# [How to complete this task]
Exactly reproduce the entries, dropping any pictures from your copy.

(Stored items)
━━━━━━━━━━━━━━━━━━━━

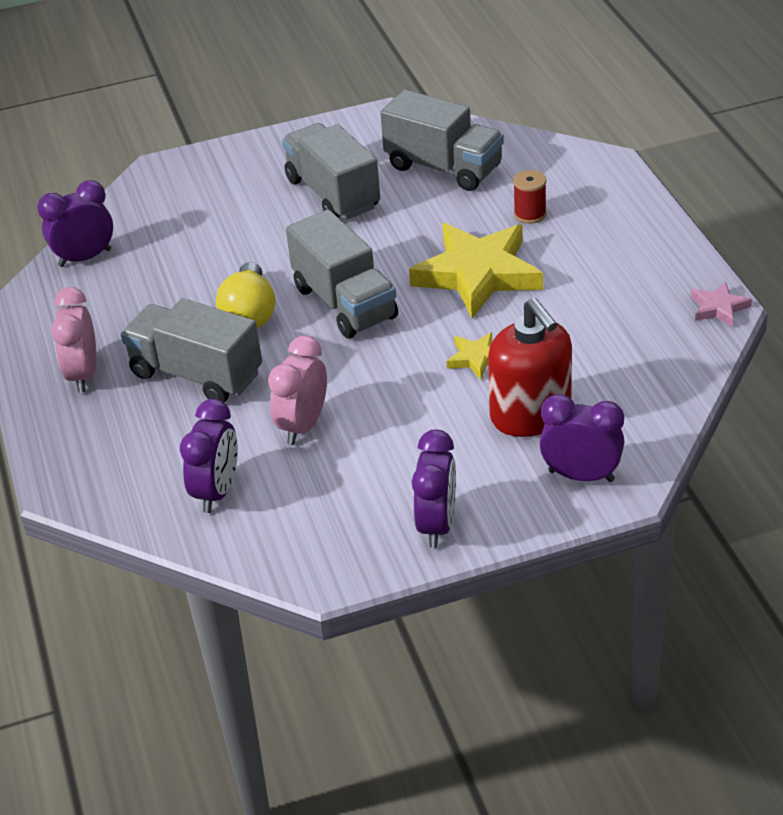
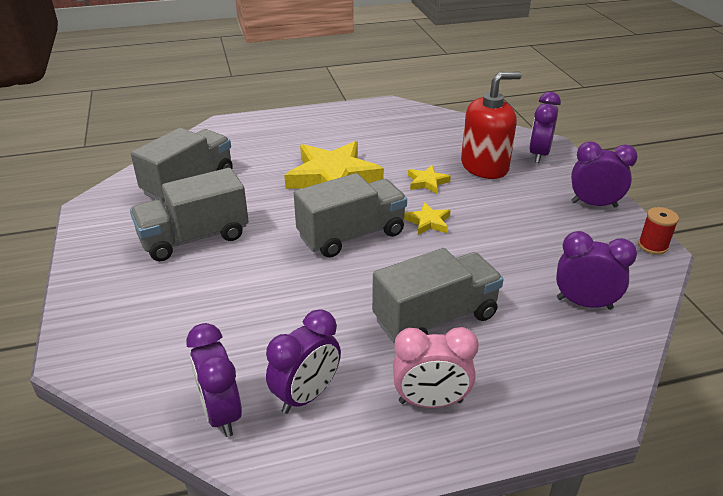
camera: 90 degrees left, 5 degrees down
(99, 300) = (306, 395): none -> purple clock
(196, 374) = (435, 318): grey truck -> grey truck turned 150 degrees counterclockwise
(249, 314) = (354, 286): yellow light bulb -> none
(303, 426) = (501, 258): pink clock -> none
(377, 363) = (428, 222): none -> yellow star
(530, 214) = (270, 154): red spool -> red spool (652, 246)
(719, 308) = (389, 105): pink star -> none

━━━━━━━━━━━━━━━━━━━━

# [Answer box]
camera: 90 degrees left, 5 degrees down
(99, 300) = (306, 395): none -> purple clock
(196, 374) = (435, 318): grey truck -> grey truck turned 150 degrees counterclockwise
(249, 314) = (354, 286): yellow light bulb -> none
(303, 426) = (501, 258): pink clock -> none
(377, 363) = (428, 222): none -> yellow star
(530, 214) = (270, 154): red spool -> red spool (652, 246)
(719, 308) = (389, 105): pink star -> none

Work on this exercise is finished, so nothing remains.